● WORK TO BE COMPLETED:
Copy the data exactly from the line that contains "Segment every instance" through the line that contains "Here is an image.", keeping both end lines and leaving out everything else.

● ENTRIES SUPPLIED:
┄┄┄┄┄┄

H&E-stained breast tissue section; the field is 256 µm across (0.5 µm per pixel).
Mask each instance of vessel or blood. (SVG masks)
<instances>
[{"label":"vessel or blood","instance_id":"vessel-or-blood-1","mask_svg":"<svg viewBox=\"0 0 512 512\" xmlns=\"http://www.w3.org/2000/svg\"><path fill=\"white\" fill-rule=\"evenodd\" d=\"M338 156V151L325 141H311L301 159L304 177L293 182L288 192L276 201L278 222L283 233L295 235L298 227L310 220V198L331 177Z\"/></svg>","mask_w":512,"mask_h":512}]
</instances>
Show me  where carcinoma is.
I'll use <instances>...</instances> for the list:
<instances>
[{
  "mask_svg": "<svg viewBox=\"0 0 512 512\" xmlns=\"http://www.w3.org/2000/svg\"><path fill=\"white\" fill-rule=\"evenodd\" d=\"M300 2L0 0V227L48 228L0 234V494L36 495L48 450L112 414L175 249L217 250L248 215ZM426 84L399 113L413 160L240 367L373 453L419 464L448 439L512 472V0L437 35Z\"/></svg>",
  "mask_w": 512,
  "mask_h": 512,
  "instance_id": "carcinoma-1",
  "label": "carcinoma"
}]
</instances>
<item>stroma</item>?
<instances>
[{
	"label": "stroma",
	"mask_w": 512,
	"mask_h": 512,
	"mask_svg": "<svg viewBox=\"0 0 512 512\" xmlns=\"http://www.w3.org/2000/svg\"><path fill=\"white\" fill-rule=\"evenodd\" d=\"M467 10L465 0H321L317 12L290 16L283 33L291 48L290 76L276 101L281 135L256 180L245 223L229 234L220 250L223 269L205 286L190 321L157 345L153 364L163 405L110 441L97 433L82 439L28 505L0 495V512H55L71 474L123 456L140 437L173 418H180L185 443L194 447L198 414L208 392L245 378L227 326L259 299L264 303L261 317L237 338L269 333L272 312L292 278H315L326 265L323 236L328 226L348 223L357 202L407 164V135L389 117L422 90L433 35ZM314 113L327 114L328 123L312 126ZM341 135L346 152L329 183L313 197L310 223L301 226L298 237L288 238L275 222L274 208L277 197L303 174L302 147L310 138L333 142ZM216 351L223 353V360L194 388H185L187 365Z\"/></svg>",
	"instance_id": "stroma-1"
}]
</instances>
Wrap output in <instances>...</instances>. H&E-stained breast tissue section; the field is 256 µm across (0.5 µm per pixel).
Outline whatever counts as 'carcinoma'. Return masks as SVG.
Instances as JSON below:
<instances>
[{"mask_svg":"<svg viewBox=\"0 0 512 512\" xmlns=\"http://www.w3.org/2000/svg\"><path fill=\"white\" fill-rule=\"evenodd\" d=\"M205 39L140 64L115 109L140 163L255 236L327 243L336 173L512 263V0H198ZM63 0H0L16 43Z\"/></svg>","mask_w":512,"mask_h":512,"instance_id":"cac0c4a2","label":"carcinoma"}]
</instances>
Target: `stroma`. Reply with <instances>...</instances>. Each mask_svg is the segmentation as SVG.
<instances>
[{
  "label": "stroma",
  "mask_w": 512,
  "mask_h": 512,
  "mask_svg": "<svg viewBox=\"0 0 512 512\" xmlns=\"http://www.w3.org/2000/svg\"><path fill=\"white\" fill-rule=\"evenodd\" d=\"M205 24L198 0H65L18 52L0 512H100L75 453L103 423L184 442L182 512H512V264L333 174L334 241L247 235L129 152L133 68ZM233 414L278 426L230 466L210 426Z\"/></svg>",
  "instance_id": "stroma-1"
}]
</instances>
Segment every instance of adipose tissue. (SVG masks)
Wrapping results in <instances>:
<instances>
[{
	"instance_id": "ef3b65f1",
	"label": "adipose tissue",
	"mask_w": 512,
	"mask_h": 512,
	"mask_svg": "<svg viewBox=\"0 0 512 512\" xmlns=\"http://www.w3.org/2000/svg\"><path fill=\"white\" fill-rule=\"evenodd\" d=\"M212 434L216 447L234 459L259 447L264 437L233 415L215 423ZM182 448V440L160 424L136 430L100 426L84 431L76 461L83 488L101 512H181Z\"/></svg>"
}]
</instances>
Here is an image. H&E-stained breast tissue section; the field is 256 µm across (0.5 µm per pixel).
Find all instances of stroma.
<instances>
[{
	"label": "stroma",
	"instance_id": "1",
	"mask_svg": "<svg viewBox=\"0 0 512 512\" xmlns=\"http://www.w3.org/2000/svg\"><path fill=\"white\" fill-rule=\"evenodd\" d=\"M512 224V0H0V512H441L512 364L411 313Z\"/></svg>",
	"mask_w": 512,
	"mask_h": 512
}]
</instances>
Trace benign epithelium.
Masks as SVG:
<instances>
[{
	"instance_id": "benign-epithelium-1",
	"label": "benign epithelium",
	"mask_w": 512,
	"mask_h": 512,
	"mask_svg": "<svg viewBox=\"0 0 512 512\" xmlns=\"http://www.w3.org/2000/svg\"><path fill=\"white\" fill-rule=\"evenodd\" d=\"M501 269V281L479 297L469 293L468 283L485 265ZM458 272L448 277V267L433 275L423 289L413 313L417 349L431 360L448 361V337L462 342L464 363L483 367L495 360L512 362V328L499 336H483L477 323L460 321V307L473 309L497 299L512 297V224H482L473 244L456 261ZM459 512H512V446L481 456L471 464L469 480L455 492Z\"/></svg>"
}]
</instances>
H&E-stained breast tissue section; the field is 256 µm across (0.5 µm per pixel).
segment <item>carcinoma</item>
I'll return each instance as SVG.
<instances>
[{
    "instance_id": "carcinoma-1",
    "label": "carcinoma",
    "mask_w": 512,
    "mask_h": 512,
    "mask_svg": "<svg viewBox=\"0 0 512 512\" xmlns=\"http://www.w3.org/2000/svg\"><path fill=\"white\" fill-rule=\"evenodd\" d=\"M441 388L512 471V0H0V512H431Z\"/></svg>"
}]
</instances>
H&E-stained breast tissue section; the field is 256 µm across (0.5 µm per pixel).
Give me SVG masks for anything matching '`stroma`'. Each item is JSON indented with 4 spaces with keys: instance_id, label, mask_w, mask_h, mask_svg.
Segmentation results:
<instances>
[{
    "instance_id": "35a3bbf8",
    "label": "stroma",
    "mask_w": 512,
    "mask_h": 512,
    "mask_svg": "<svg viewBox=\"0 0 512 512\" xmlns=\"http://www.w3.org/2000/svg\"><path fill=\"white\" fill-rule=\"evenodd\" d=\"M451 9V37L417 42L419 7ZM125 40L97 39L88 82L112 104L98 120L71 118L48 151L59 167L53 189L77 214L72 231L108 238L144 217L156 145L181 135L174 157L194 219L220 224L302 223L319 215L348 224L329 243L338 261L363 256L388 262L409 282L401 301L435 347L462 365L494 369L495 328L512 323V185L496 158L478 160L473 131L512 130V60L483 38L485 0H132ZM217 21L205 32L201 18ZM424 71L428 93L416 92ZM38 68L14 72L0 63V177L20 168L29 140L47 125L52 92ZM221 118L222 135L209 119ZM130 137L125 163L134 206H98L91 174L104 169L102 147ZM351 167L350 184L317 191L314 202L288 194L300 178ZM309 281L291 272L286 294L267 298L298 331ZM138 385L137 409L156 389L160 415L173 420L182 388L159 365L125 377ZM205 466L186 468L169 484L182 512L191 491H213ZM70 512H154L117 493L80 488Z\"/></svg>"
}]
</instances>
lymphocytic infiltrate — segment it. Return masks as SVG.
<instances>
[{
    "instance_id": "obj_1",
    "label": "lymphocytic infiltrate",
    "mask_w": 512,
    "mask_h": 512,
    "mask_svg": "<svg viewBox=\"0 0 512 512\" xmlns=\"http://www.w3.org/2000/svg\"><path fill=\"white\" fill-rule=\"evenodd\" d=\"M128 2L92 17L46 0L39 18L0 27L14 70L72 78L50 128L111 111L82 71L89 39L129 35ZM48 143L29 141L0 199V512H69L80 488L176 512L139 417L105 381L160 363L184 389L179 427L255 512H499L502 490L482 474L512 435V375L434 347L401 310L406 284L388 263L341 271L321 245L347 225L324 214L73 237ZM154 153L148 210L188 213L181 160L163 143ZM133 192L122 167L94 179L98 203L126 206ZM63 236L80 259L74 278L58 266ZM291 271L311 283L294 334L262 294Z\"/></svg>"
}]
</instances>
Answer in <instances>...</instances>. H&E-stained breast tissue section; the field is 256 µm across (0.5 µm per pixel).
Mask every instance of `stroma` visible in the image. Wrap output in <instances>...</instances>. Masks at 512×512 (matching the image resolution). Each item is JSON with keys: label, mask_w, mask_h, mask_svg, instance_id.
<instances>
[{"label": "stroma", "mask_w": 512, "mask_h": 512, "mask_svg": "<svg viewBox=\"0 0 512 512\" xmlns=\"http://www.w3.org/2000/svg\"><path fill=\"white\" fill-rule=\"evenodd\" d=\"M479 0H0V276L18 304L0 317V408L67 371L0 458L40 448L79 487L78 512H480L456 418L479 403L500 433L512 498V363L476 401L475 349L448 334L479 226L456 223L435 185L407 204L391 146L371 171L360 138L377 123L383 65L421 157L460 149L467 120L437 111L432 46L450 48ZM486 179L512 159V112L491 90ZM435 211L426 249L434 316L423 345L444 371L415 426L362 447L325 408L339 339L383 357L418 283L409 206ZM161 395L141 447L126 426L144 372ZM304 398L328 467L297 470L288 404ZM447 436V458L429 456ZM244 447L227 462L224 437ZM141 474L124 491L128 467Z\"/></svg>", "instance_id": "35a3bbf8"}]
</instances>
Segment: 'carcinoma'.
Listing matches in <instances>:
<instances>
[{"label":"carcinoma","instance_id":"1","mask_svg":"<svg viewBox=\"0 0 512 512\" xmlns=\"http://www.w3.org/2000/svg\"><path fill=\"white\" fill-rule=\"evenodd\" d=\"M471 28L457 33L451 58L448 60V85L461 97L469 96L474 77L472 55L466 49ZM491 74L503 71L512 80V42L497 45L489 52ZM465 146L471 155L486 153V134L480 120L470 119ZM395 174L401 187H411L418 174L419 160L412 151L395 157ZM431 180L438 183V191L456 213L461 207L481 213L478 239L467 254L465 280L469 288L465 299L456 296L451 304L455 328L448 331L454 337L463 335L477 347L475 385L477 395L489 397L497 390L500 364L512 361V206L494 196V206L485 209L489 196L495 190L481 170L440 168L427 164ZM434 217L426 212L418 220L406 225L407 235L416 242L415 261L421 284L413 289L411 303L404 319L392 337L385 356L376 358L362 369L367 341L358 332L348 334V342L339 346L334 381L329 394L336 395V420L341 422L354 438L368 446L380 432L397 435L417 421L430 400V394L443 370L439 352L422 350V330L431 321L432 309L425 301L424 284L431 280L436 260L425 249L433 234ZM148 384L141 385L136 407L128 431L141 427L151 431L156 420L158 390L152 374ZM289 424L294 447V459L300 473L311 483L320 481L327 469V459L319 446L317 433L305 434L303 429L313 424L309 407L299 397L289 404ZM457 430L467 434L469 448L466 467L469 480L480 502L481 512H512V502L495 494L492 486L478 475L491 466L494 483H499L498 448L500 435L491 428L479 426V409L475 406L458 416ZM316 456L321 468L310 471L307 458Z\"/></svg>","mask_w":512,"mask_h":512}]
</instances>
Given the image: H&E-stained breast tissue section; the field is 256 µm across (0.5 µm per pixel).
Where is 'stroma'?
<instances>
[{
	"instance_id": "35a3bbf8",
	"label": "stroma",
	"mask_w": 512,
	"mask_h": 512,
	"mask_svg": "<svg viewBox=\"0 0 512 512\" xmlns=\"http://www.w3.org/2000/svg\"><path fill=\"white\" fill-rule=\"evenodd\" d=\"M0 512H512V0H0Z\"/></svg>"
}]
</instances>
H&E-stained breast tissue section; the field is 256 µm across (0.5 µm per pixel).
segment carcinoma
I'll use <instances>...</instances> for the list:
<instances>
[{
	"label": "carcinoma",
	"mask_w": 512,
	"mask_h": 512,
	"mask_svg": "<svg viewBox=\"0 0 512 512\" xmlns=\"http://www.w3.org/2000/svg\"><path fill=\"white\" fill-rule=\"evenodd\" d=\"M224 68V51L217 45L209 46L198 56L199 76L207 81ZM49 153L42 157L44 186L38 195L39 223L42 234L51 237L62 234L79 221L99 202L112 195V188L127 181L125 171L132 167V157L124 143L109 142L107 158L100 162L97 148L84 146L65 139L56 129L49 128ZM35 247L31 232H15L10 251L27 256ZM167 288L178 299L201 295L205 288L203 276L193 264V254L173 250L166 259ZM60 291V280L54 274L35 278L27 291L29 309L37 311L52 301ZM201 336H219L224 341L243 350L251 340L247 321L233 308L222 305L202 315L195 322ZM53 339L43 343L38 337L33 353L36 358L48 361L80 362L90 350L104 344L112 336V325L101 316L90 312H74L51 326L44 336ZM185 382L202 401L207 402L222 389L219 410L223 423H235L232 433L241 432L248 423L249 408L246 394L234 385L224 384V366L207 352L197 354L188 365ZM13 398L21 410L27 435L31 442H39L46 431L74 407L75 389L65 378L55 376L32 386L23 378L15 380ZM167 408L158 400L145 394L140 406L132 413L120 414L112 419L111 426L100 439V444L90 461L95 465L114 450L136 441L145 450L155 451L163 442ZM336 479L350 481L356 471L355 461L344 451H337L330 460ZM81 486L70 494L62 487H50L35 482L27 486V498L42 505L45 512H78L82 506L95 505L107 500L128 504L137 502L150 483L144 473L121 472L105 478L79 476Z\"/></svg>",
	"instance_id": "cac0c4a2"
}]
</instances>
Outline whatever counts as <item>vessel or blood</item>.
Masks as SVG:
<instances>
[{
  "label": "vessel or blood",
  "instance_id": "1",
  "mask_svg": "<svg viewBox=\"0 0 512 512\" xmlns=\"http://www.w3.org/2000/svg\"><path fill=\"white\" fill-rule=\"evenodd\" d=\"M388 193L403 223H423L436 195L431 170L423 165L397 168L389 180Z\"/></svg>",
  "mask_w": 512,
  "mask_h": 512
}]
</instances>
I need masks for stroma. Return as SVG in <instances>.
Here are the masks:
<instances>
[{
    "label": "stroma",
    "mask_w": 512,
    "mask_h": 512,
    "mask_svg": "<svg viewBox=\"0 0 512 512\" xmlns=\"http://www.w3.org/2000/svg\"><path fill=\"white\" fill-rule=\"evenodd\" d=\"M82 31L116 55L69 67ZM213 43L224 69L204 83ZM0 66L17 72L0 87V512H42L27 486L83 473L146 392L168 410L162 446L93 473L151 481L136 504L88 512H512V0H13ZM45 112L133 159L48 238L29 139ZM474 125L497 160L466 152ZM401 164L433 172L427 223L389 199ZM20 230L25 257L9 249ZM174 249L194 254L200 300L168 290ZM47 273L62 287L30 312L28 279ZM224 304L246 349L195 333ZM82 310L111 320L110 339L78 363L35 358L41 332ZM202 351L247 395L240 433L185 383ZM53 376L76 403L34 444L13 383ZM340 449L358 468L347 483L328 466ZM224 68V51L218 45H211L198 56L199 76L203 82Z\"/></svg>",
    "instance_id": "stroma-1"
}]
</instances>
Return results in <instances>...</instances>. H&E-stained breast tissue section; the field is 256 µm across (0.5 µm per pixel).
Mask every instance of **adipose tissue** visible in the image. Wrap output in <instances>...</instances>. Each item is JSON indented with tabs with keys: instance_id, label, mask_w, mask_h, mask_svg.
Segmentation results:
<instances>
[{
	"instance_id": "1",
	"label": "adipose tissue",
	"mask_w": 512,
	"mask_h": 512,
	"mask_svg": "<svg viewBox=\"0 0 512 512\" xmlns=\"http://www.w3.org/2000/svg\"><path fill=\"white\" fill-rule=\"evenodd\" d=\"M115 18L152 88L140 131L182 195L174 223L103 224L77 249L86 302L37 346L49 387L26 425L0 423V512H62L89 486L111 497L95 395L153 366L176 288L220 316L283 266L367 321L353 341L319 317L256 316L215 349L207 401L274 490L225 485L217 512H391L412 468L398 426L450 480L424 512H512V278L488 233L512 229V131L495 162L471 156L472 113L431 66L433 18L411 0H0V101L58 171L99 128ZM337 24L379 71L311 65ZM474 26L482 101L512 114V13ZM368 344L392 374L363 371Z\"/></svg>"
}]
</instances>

┄┄┄┄┄┄

● FINAL ANSWER:
Segment every instance of adipose tissue. (SVG masks)
Wrapping results in <instances>:
<instances>
[{
	"instance_id": "ef3b65f1",
	"label": "adipose tissue",
	"mask_w": 512,
	"mask_h": 512,
	"mask_svg": "<svg viewBox=\"0 0 512 512\" xmlns=\"http://www.w3.org/2000/svg\"><path fill=\"white\" fill-rule=\"evenodd\" d=\"M212 434L216 447L234 459L259 447L264 437L233 415L215 423ZM182 448V440L160 424L136 430L100 426L84 431L76 461L83 488L101 512H181Z\"/></svg>"
}]
</instances>
Here is an image. H&E-stained breast tissue section; the field is 256 µm across (0.5 µm per pixel).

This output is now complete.